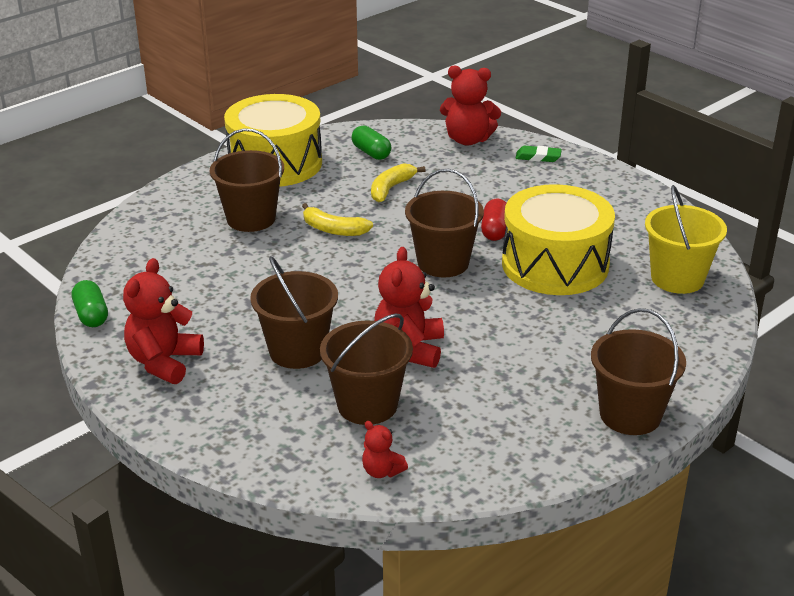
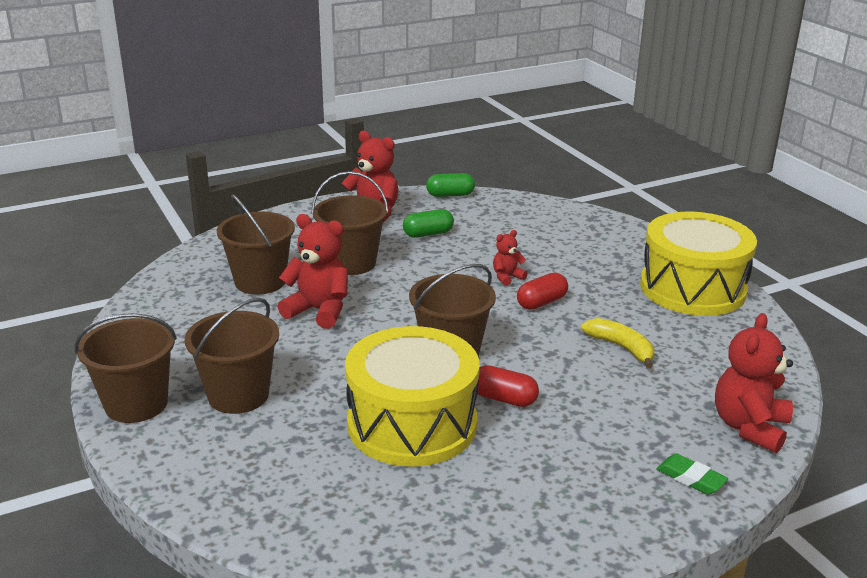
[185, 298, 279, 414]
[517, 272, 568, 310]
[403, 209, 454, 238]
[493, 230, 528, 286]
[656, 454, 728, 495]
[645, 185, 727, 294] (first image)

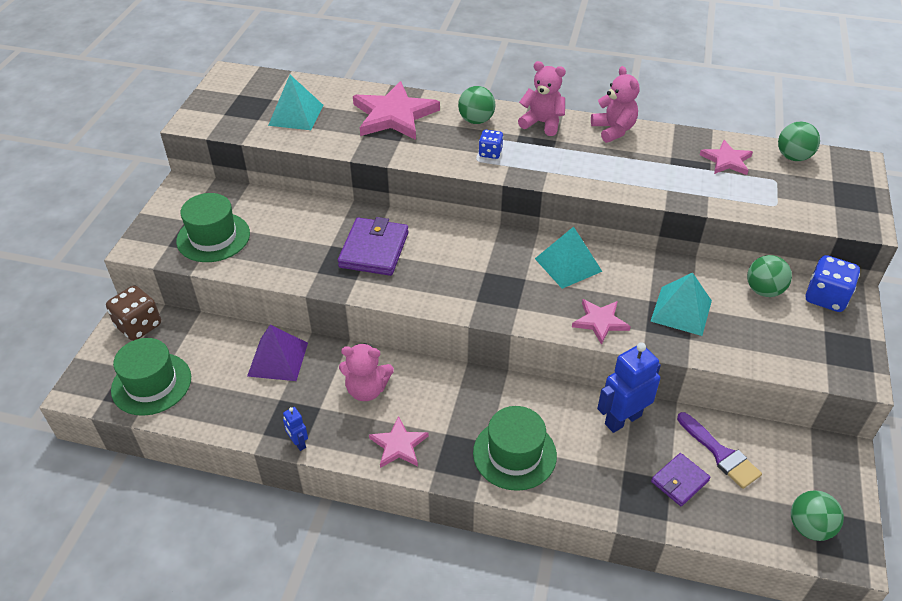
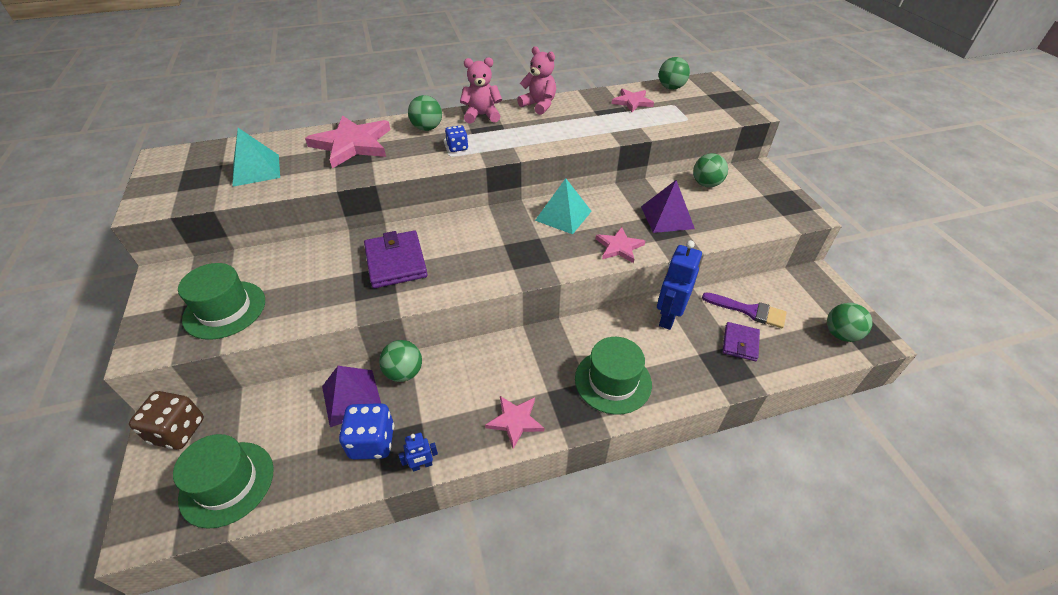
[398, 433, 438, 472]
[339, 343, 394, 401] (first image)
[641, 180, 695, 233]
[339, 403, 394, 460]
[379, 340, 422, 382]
******
* _THE TASK_:
The listing must be repeated word for word, and none of its pictures may appear in the copy.

* _TASK ANSWER_:
[185, 298, 279, 414]
[517, 272, 568, 310]
[403, 209, 454, 238]
[493, 230, 528, 286]
[656, 454, 728, 495]
[645, 185, 727, 294] (first image)

[398, 433, 438, 472]
[339, 343, 394, 401] (first image)
[641, 180, 695, 233]
[339, 403, 394, 460]
[379, 340, 422, 382]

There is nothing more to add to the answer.